- **Problem to solve**
Nothing but the lines from the one with "C1: none -> 22uF (NET7, NET14)" down to the one with "U2 pin SCL: N011 -> N006" should be returned, exactly and with both ends included, from the material below.

+-------+

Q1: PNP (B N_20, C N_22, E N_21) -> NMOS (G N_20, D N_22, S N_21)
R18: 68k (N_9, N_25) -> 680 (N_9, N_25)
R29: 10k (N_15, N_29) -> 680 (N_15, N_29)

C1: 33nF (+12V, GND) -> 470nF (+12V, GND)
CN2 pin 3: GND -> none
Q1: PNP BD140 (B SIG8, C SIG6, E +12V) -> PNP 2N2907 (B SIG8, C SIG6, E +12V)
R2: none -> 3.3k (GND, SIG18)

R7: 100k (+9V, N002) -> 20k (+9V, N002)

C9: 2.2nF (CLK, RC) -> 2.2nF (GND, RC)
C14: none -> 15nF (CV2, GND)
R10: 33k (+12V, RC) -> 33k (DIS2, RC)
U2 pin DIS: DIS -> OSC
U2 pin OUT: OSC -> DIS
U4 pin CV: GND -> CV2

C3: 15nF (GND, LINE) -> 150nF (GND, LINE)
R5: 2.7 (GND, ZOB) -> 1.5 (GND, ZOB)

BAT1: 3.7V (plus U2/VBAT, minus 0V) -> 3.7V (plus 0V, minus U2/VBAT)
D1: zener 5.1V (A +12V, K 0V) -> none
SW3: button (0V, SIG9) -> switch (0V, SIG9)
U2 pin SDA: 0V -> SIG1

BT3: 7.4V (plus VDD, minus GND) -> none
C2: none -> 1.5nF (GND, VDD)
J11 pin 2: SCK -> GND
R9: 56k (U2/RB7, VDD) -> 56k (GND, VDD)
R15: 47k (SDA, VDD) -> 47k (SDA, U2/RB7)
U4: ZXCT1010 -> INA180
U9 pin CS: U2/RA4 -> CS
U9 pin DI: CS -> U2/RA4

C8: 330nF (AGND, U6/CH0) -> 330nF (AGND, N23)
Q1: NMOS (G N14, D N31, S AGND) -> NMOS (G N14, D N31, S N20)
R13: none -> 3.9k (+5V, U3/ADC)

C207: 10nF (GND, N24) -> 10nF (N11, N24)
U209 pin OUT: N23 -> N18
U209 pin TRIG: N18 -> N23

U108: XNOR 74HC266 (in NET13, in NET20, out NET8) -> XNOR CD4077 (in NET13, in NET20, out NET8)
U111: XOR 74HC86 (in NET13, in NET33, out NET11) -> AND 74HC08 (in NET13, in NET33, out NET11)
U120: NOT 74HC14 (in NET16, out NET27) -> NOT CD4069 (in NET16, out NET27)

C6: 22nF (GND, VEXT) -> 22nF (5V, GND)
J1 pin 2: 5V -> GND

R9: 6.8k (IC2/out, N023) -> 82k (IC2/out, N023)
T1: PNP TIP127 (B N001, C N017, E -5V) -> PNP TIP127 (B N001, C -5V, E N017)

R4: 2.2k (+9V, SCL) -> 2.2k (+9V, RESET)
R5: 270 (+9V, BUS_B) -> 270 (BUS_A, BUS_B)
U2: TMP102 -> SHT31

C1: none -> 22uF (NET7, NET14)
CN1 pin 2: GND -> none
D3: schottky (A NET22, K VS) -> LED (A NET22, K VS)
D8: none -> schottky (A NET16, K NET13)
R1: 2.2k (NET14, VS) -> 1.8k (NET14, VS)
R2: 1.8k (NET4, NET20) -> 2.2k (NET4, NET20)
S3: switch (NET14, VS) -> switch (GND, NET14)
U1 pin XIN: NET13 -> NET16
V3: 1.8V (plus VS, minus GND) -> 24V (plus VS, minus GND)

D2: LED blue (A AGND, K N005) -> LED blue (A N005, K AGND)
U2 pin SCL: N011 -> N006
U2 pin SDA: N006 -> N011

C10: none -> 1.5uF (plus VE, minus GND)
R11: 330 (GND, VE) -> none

+-------+

- **Answer to this exercise**
C1: none -> 22uF (NET7, NET14)
CN1 pin 2: GND -> none
D3: schottky (A NET22, K VS) -> LED (A NET22, K VS)
D8: none -> schottky (A NET16, K NET13)
R1: 2.2k (NET14, VS) -> 1.8k (NET14, VS)
R2: 1.8k (NET4, NET20) -> 2.2k (NET4, NET20)
S3: switch (NET14, VS) -> switch (GND, NET14)
U1 pin XIN: NET13 -> NET16
V3: 1.8V (plus VS, minus GND) -> 24V (plus VS, minus GND)

D2: LED blue (A AGND, K N005) -> LED blue (A N005, K AGND)
U2 pin SCL: N011 -> N006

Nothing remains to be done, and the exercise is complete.